▶ _YOUR GOAL_: The records that follow are to be given again exactly. Do not carry over any image.

▶ _PROVIDED MATERIAL_:

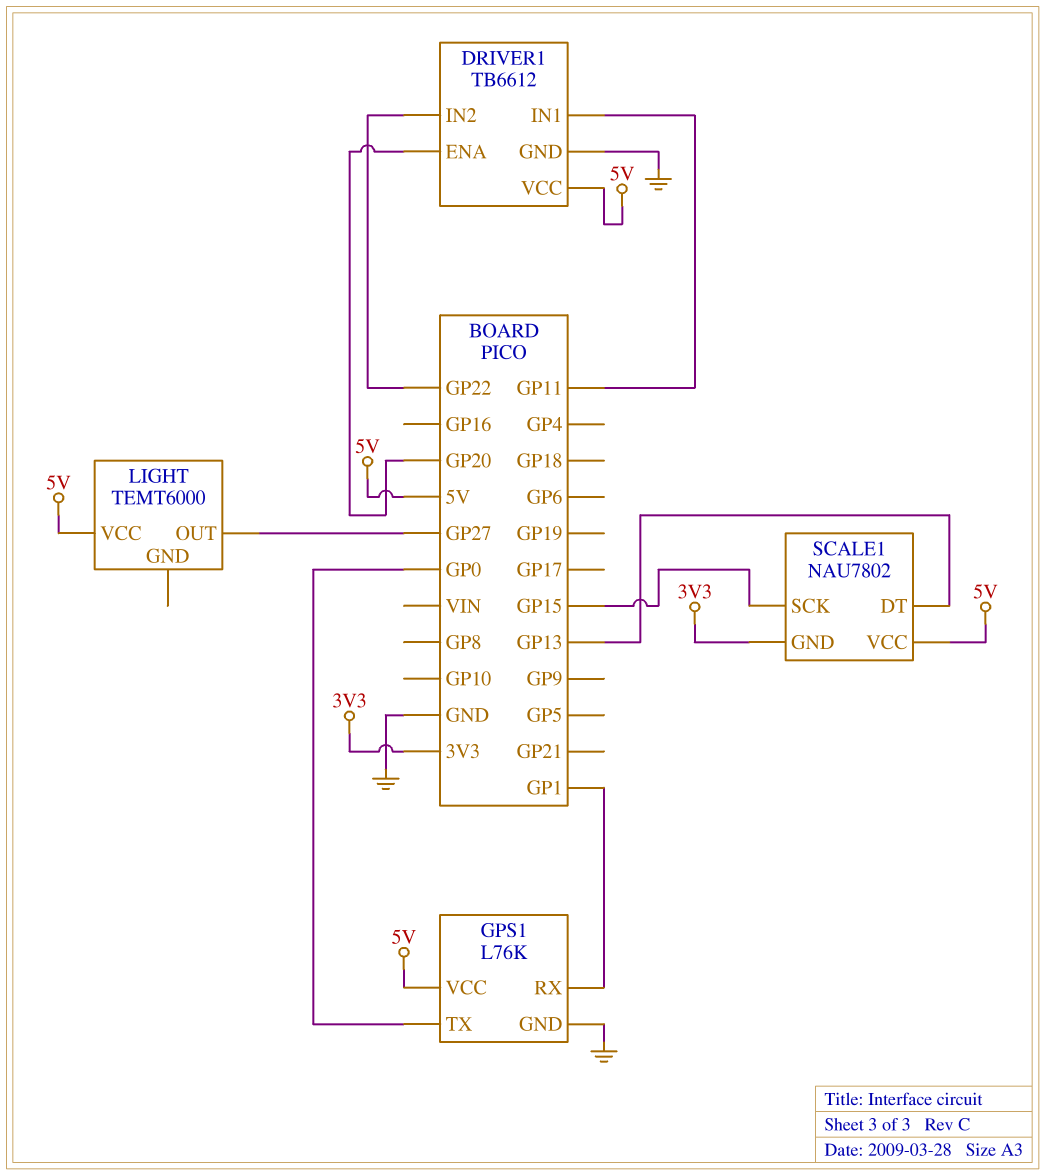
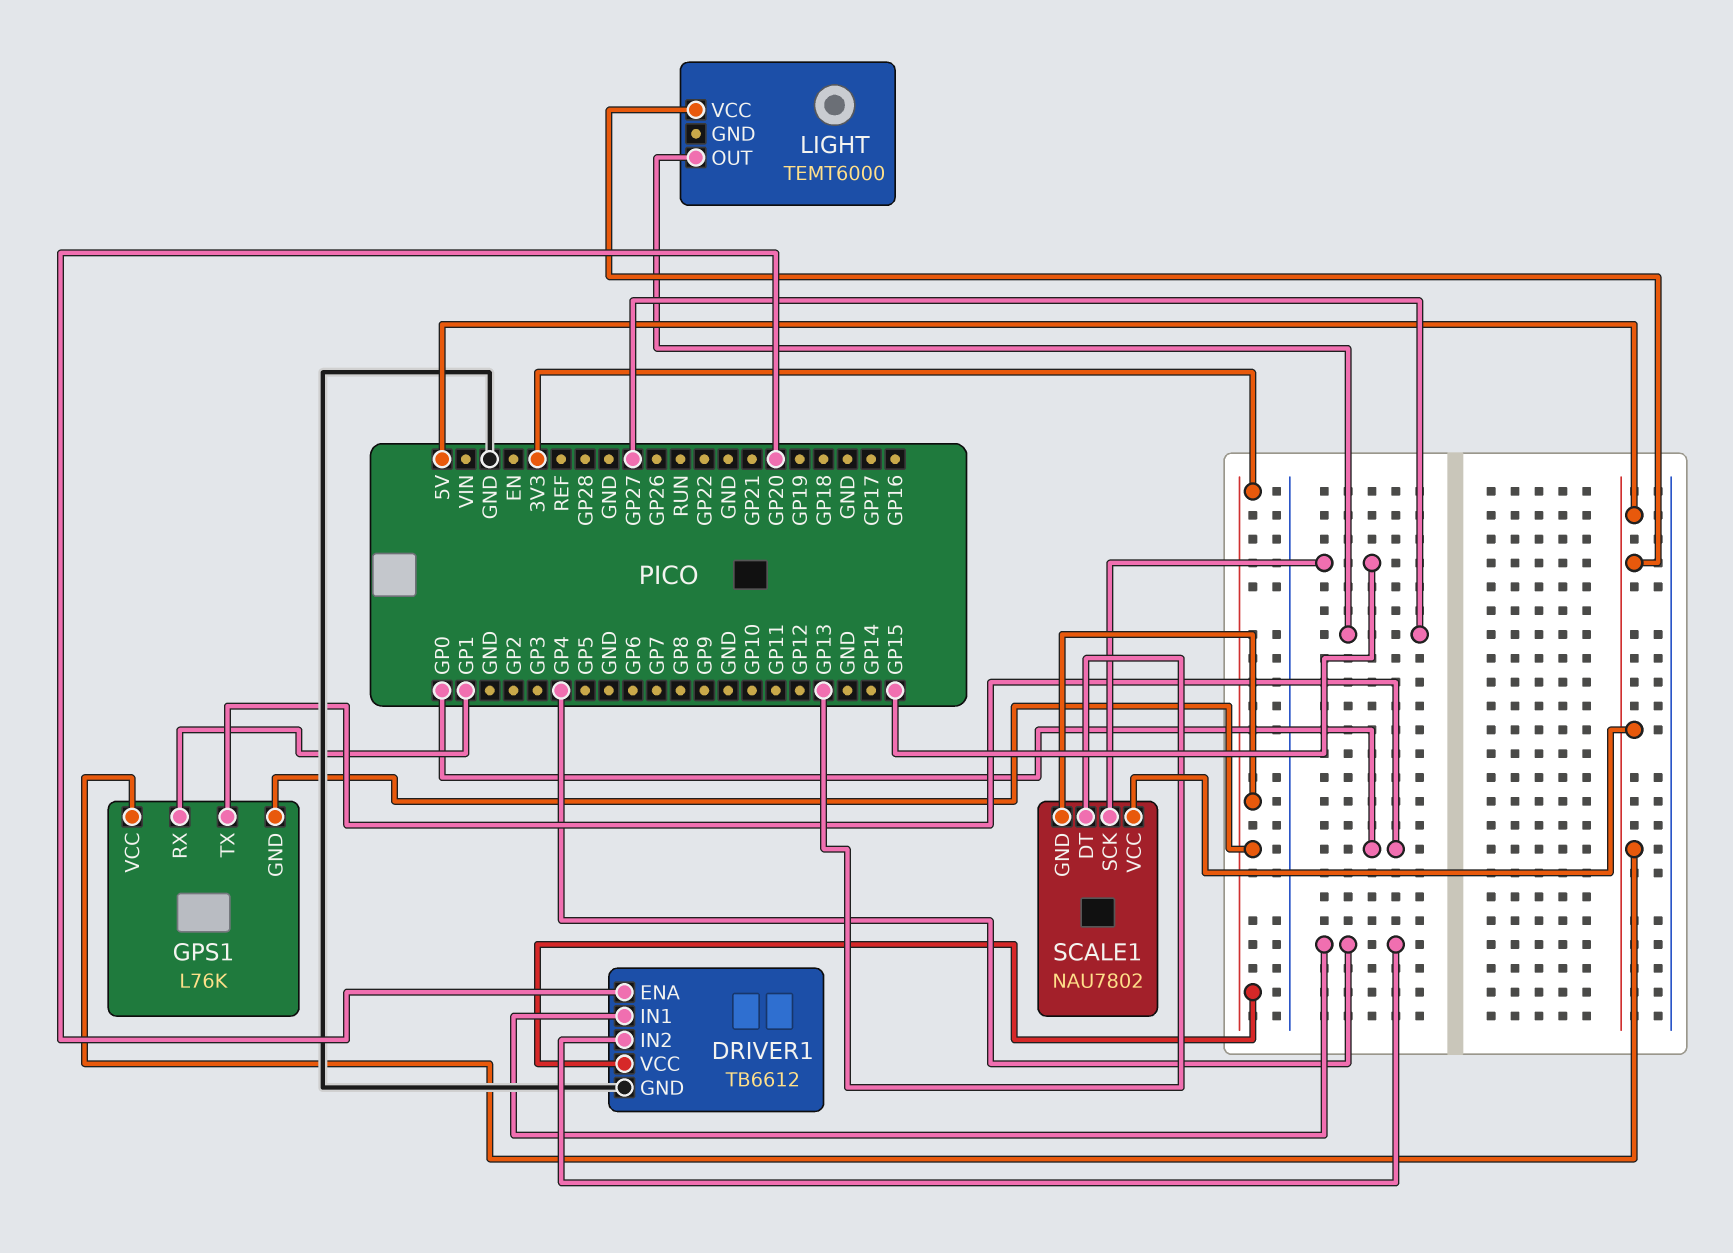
DRIVER1 pin IN1: GP11 -> GP4
DRIVER1 pin IN2: GP22 -> GP4
DRIVER1 pin VCC: 5V -> 3V3
GPS1 pin GND: GND -> 3V3

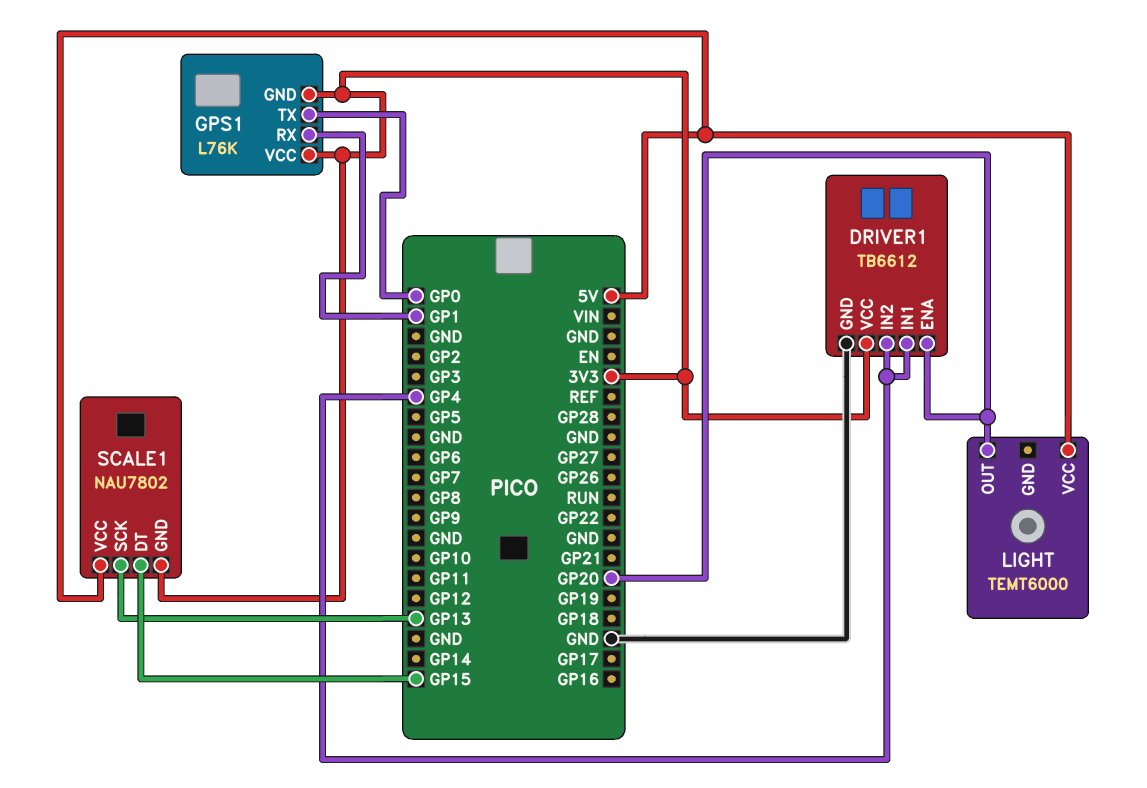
GPS1 pin VCC: 5V -> 3V3
LIGHT pin OUT: GP27 -> GP20
SCALE1 pin DT: GP13 -> GP15
SCALE1 pin SCK: GP15 -> GP13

▶ _TASK RESULT_:
DRIVER1 pin IN1: GP11 -> GP4
DRIVER1 pin IN2: GP22 -> GP4
DRIVER1 pin VCC: 5V -> 3V3
GPS1 pin GND: GND -> 3V3

GPS1 pin VCC: 5V -> 3V3
LIGHT pin OUT: GP27 -> GP20
SCALE1 pin DT: GP13 -> GP15
SCALE1 pin SCK: GP15 -> GP13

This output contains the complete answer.